WHAT THE TASK ASKS: Will you output all of the data below exactly, omitting the images?

MATERIAL TO PROCESS Block Start

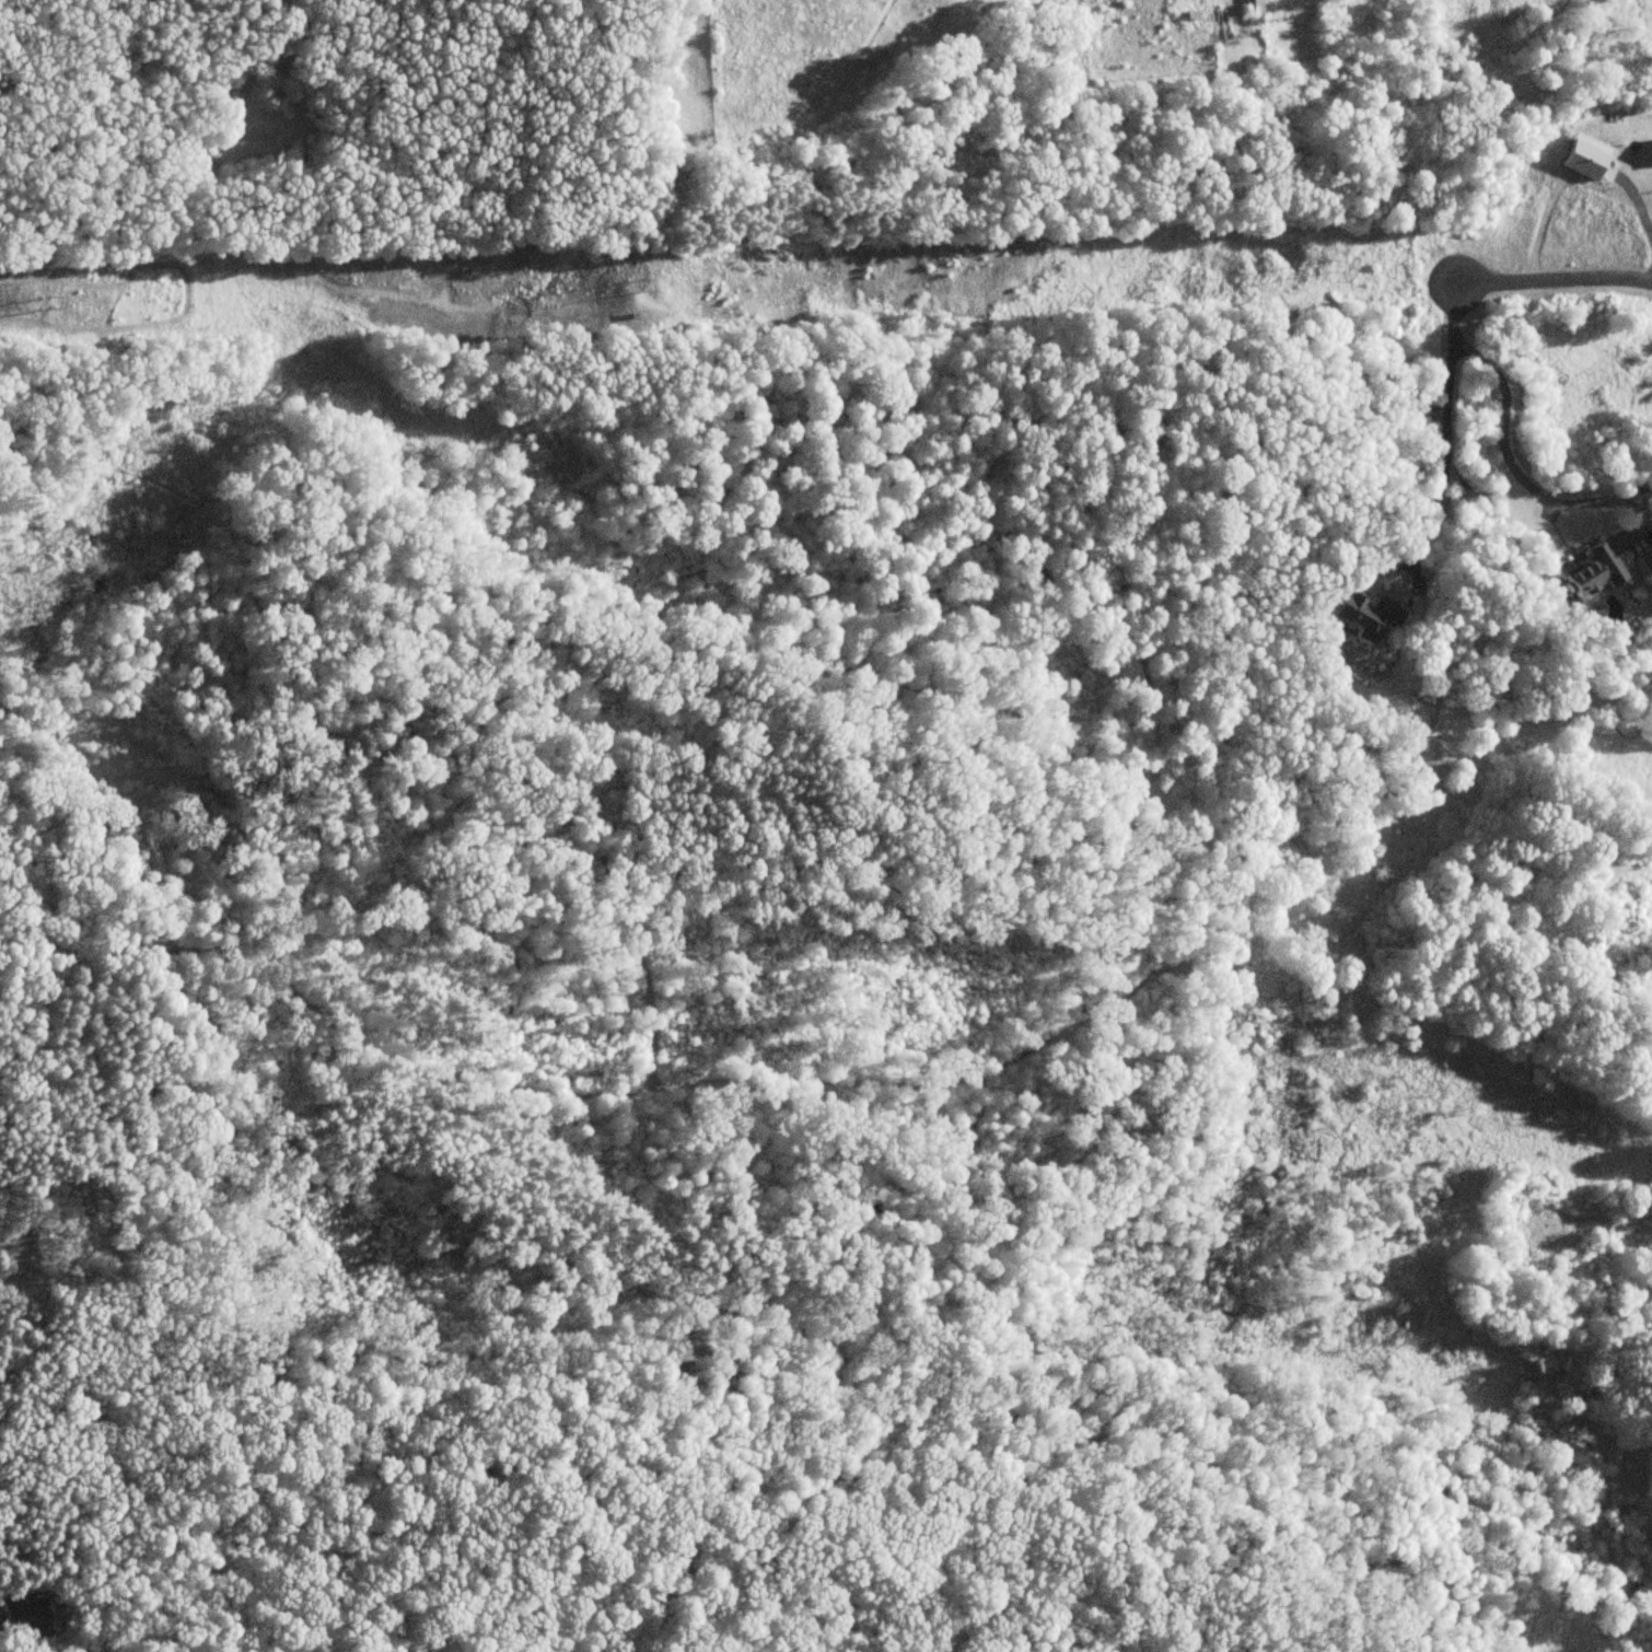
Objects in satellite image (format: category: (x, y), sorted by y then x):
building: (1252, 5)
road: (1553, 279)
road: (1453, 311)
road: (1511, 462)
road: (1443, 470)
building: (1647, 563)
building: (1594, 572)
building: (1364, 614)
building: (24, 1616)

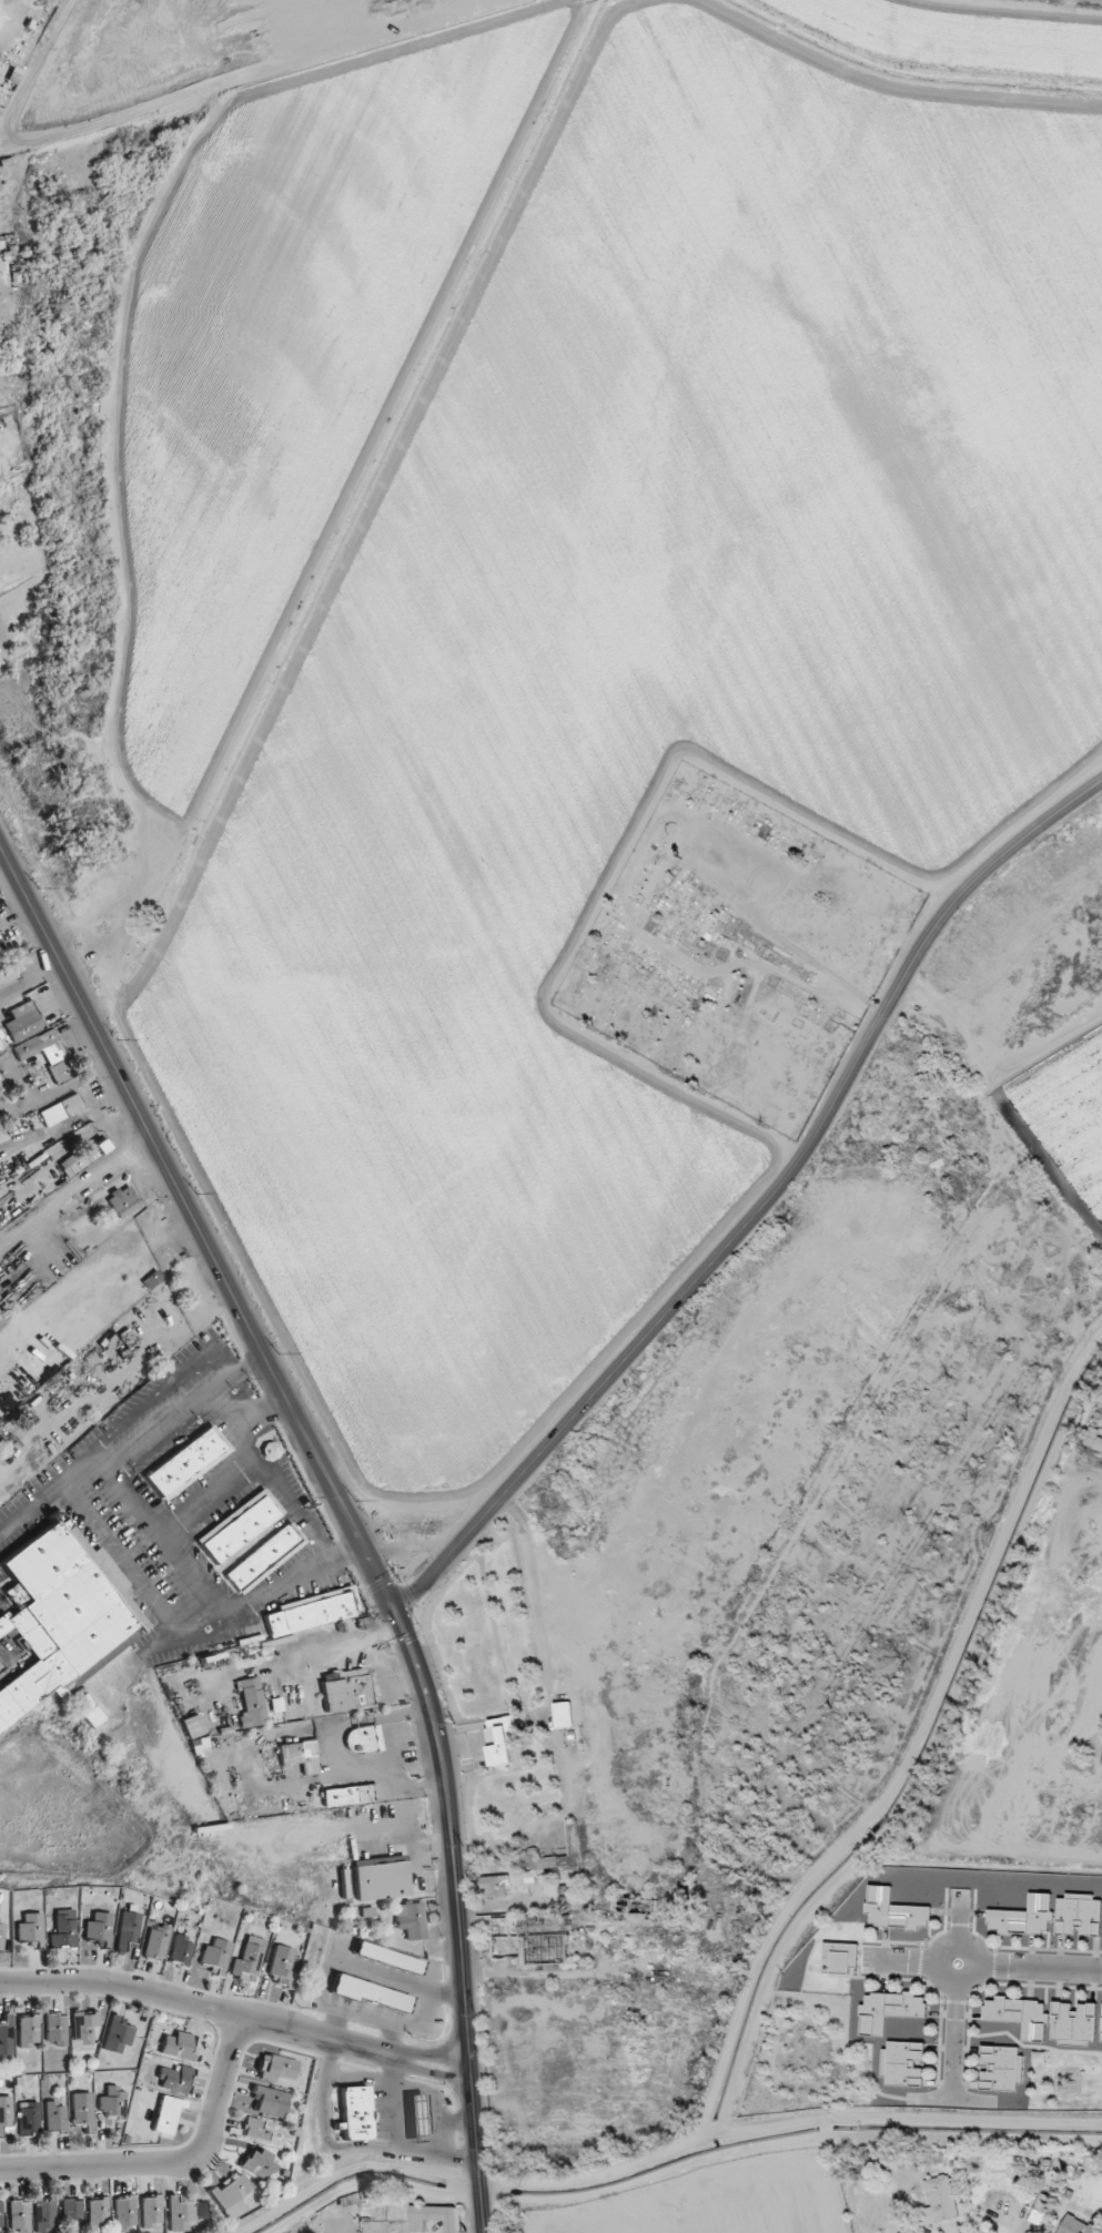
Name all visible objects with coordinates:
road: (16, 917)
park: (733, 949)
building: (7, 975)
building: (23, 1022)
building: (61, 1110)
building: (85, 1157)
building: (123, 1202)
road: (765, 1204)
building: (1, 1320)
road: (262, 1413)
building: (1093, 1439)
building: (271, 1451)
building: (186, 1462)
road: (262, 1464)
road: (208, 1495)
road: (344, 1507)
building: (241, 1527)
road: (168, 1542)
building: (264, 1558)
traffic signals: (398, 1612)
building: (313, 1613)
building: (61, 1617)
building: (346, 1690)
building: (251, 1703)
building: (563, 1714)
building: (192, 1726)
building: (364, 1739)
building: (502, 1740)
building: (300, 1756)
building: (351, 1795)
building: (495, 1887)
building: (894, 1910)
building: (1078, 1915)
building: (1024, 1917)
building: (411, 1920)
building: (99, 1927)
building: (128, 1929)
building: (64, 1930)
building: (30, 1931)
building: (2, 1932)
building: (530, 1940)
building: (157, 1941)
building: (182, 1950)
building: (217, 1955)
building: (388, 1957)
building: (839, 1957)
building: (249, 1958)
building: (282, 1965)
building: (371, 1993)
building: (888, 2010)
building: (1019, 2015)
building: (1073, 2023)
building: (84, 2027)
building: (56, 2029)
building: (29, 2031)
building: (118, 2035)
building: (6, 2036)
road: (351, 2043)
building: (178, 2046)
building: (903, 2063)
road: (229, 2067)
building: (276, 2068)
building: (1001, 2068)
building: (175, 2079)
building: (269, 2100)
building: (113, 2103)
building: (83, 2110)
building: (5, 2112)
building: (356, 2114)
building: (166, 2115)
building: (417, 2117)
building: (29, 2118)
building: (55, 2119)
building: (255, 2129)
building: (232, 2196)
building: (939, 2201)
building: (1039, 2209)
building: (152, 2211)
building: (99, 2213)
building: (185, 2213)
building: (73, 2214)
building: (126, 2214)
building: (19, 2216)
building: (1, 2217)
building: (45, 2217)
building: (436, 2217)
building: (1075, 2226)

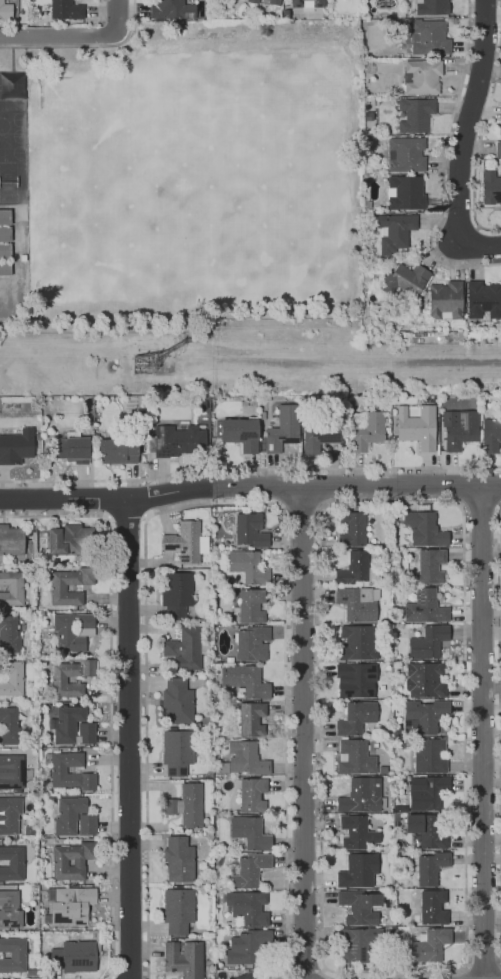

MATERIAL TO PROCESS Block End

SOLUTION TO THIS EXERCISE:
Objects in satellite image (format: category: (x, y), sorted by y then x):
building: (1252, 5)
road: (1553, 279)
road: (1453, 311)
road: (1511, 462)
road: (1443, 470)
building: (1647, 563)
building: (1594, 572)
building: (1364, 614)
building: (24, 1616)

Name all visible objects with coordinates:
road: (16, 917)
park: (733, 949)
building: (7, 975)
building: (23, 1022)
building: (61, 1110)
building: (85, 1157)
building: (123, 1202)
road: (765, 1204)
building: (1, 1320)
road: (262, 1413)
building: (1093, 1439)
building: (271, 1451)
building: (186, 1462)
road: (262, 1464)
road: (208, 1495)
road: (344, 1507)
building: (241, 1527)
road: (168, 1542)
building: (264, 1558)
traffic signals: (398, 1612)
building: (313, 1613)
building: (61, 1617)
building: (346, 1690)
building: (251, 1703)
building: (563, 1714)
building: (192, 1726)
building: (364, 1739)
building: (502, 1740)
building: (300, 1756)
building: (351, 1795)
building: (495, 1887)
building: (894, 1910)
building: (1078, 1915)
building: (1024, 1917)
building: (411, 1920)
building: (99, 1927)
building: (128, 1929)
building: (64, 1930)
building: (30, 1931)
building: (2, 1932)
building: (530, 1940)
building: (157, 1941)
building: (182, 1950)
building: (217, 1955)
building: (388, 1957)
building: (839, 1957)
building: (249, 1958)
building: (282, 1965)
building: (371, 1993)
building: (888, 2010)
building: (1019, 2015)
building: (1073, 2023)
building: (84, 2027)
building: (56, 2029)
building: (29, 2031)
building: (118, 2035)
building: (6, 2036)
road: (351, 2043)
building: (178, 2046)
building: (903, 2063)
road: (229, 2067)
building: (276, 2068)
building: (1001, 2068)
building: (175, 2079)
building: (269, 2100)
building: (113, 2103)
building: (83, 2110)
building: (5, 2112)
building: (356, 2114)
building: (166, 2115)
building: (417, 2117)
building: (29, 2118)
building: (55, 2119)
building: (255, 2129)
building: (232, 2196)
building: (939, 2201)
building: (1039, 2209)
building: (152, 2211)
building: (99, 2213)
building: (185, 2213)
building: (73, 2214)
building: (126, 2214)
building: (19, 2216)
building: (1, 2217)
building: (45, 2217)
building: (436, 2217)
building: (1075, 2226)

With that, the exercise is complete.